- [Records for processing]
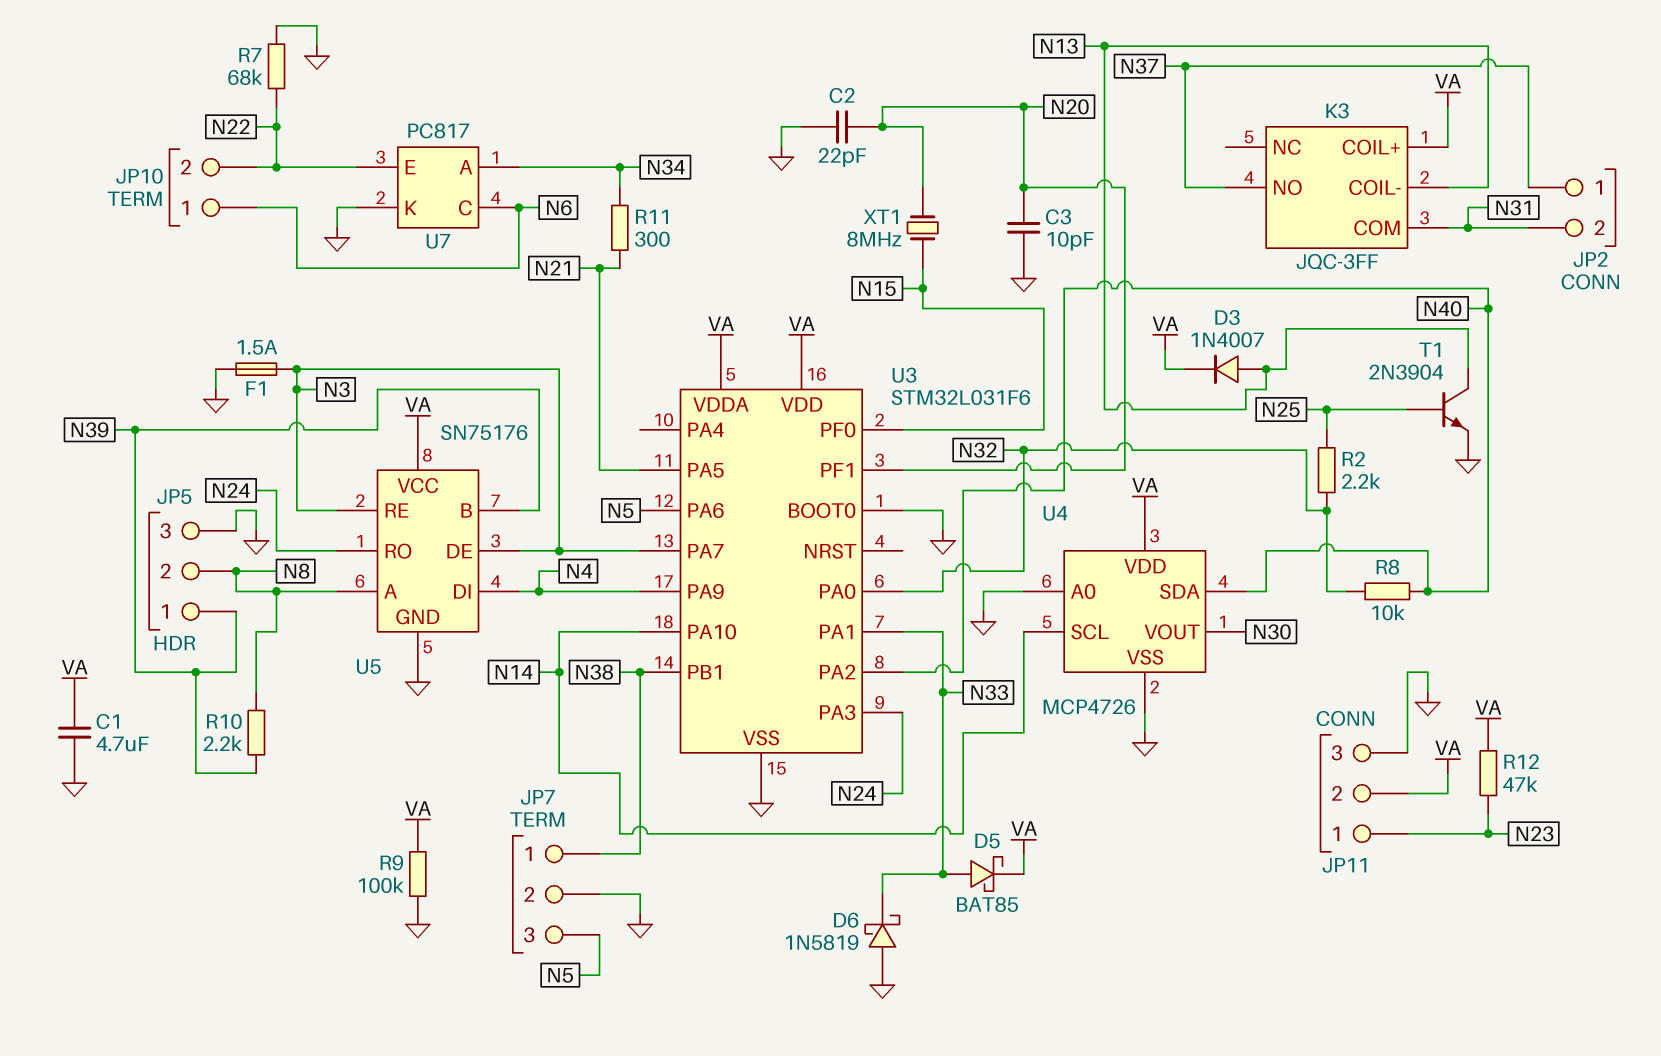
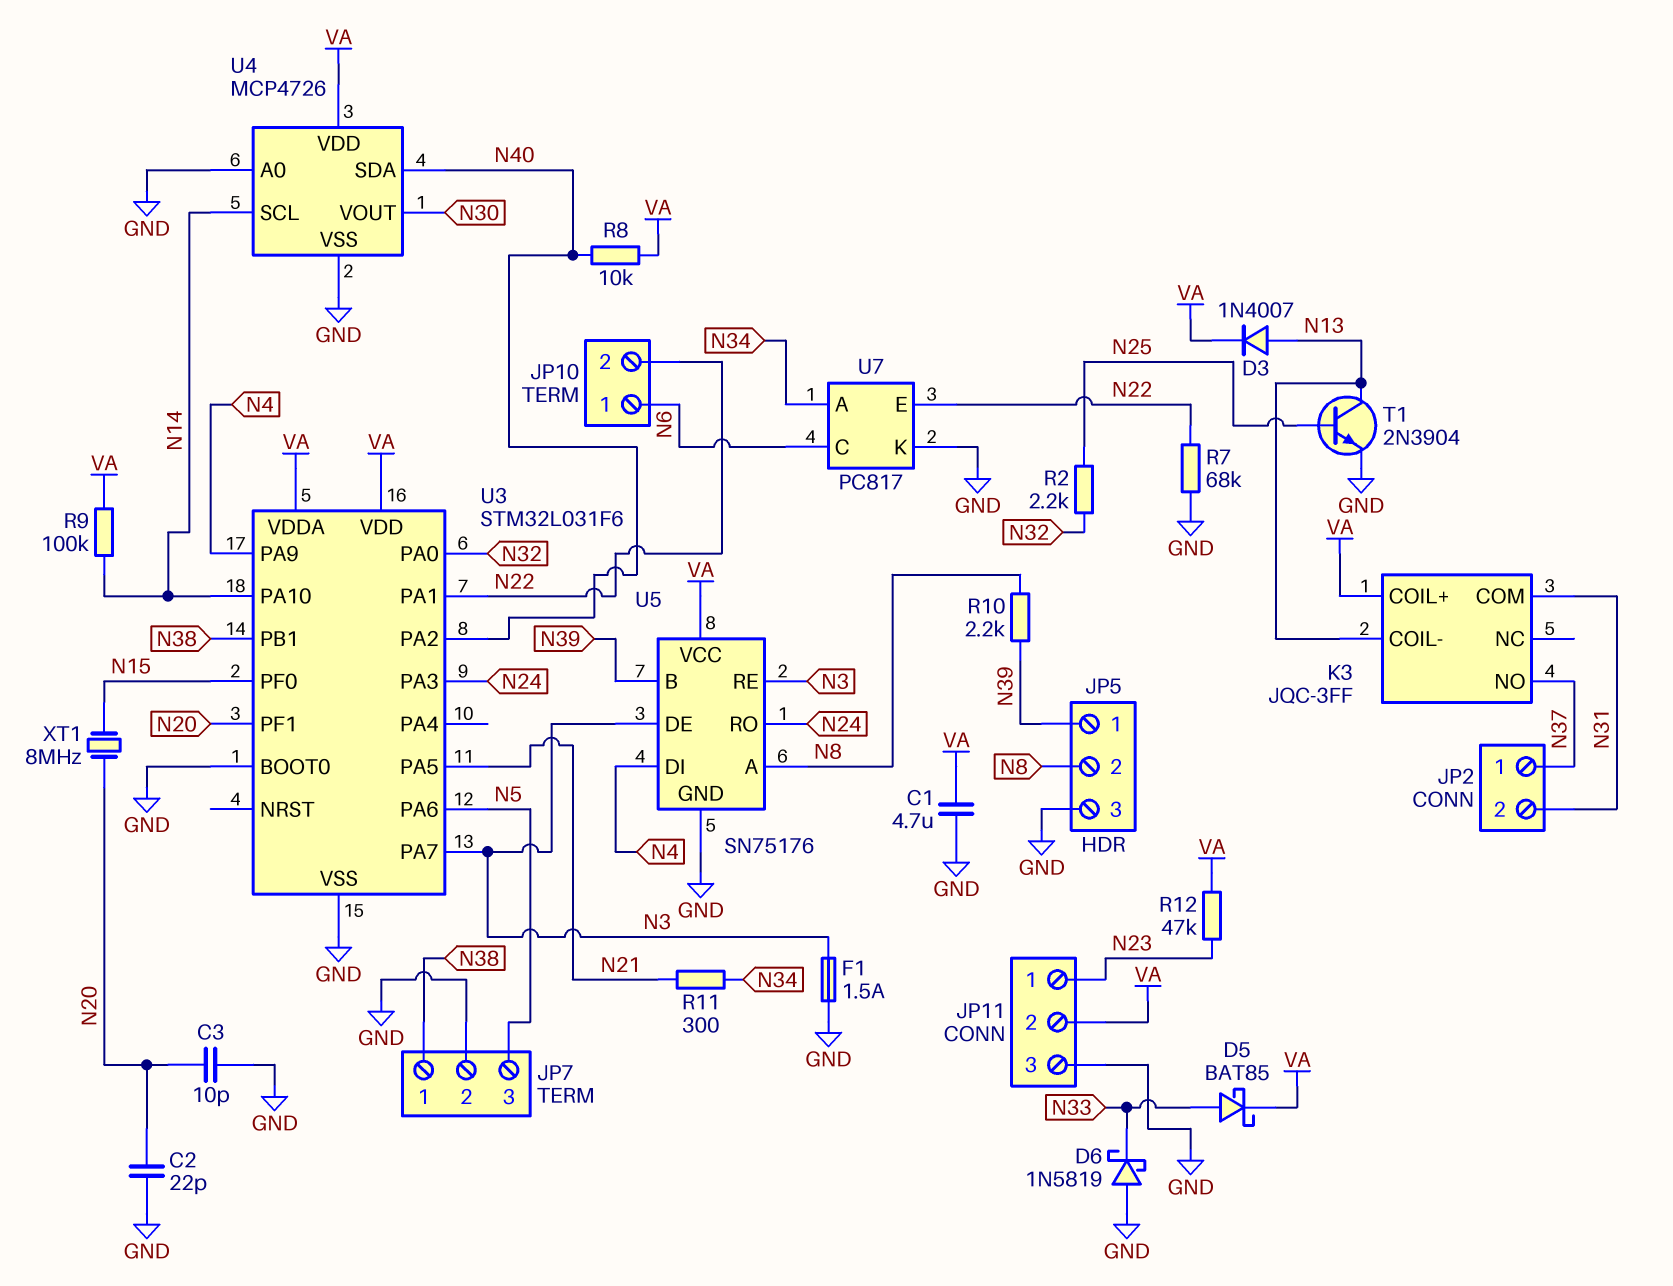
R8: 10k (N32, N40) -> 10k (N40, VA)
R9: 100k (GND, VA) -> 100k (N14, VA)
U3 pin PA1: N33 -> N22

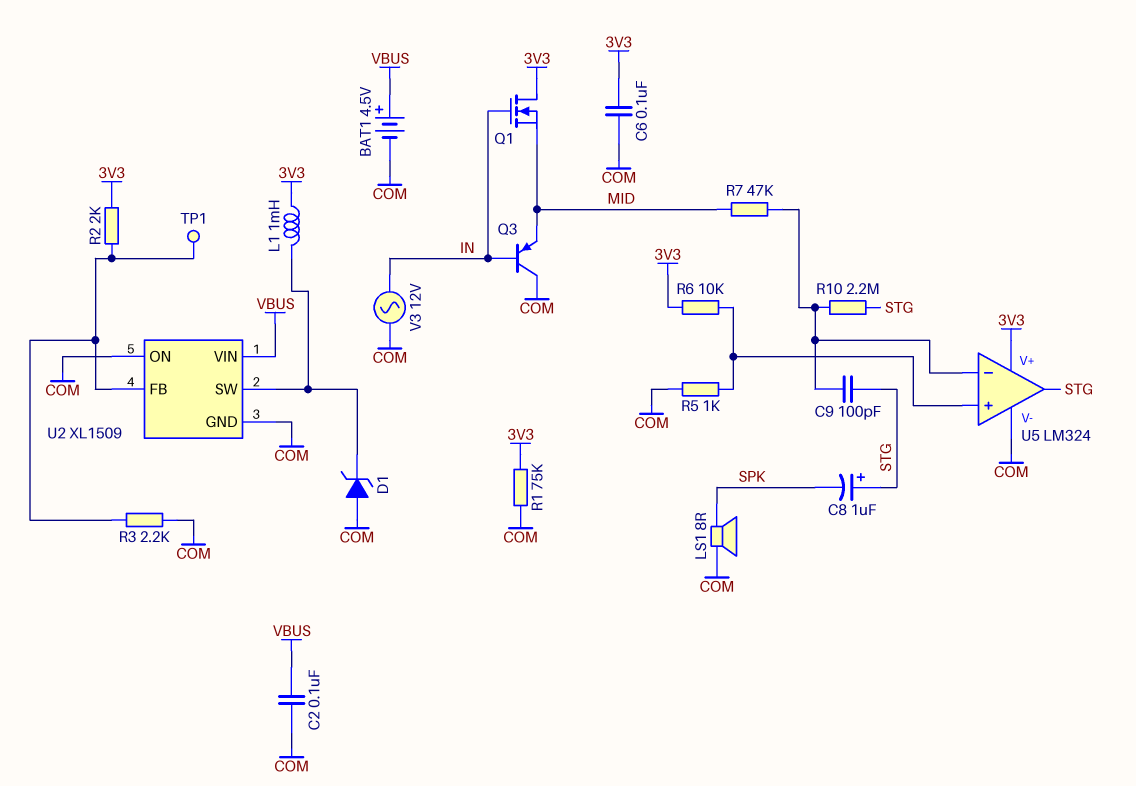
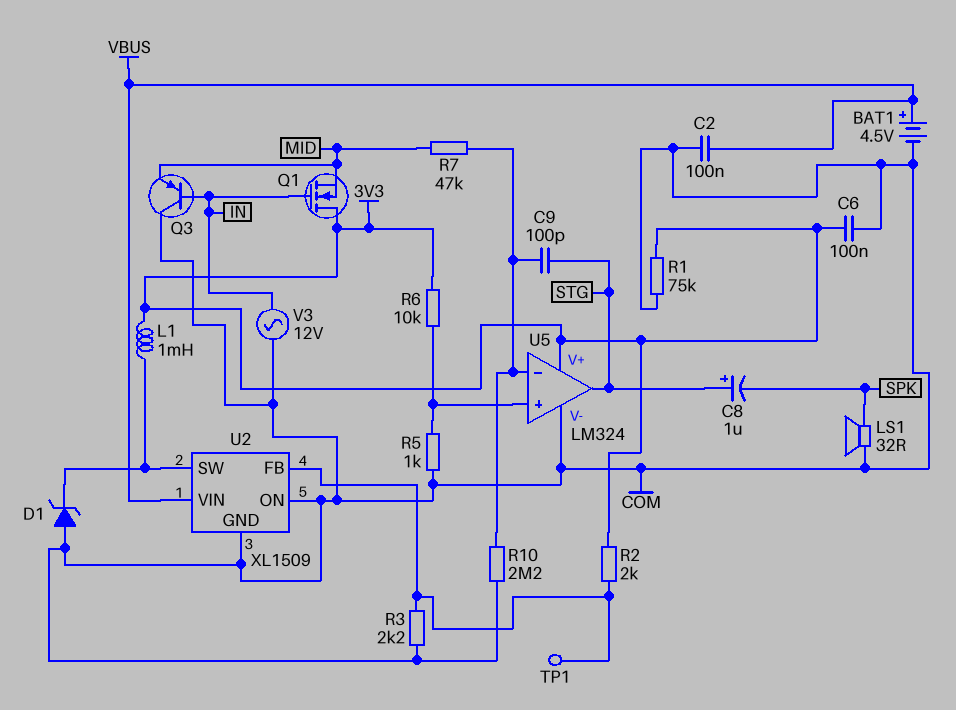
LS1: speaker 8R (COM, SPK) -> speaker 32R (COM, SPK)
R10: 2.2M (STG, U5/in-) -> 2.2M (COM, U5/in-)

- [Work instruction] Excluding the pictures, output every entry above without alteration.

- [Written solution]
R8: 10k (N32, N40) -> 10k (N40, VA)
R9: 100k (GND, VA) -> 100k (N14, VA)
U3 pin PA1: N33 -> N22

LS1: speaker 8R (COM, SPK) -> speaker 32R (COM, SPK)
R10: 2.2M (STG, U5/in-) -> 2.2M (COM, U5/in-)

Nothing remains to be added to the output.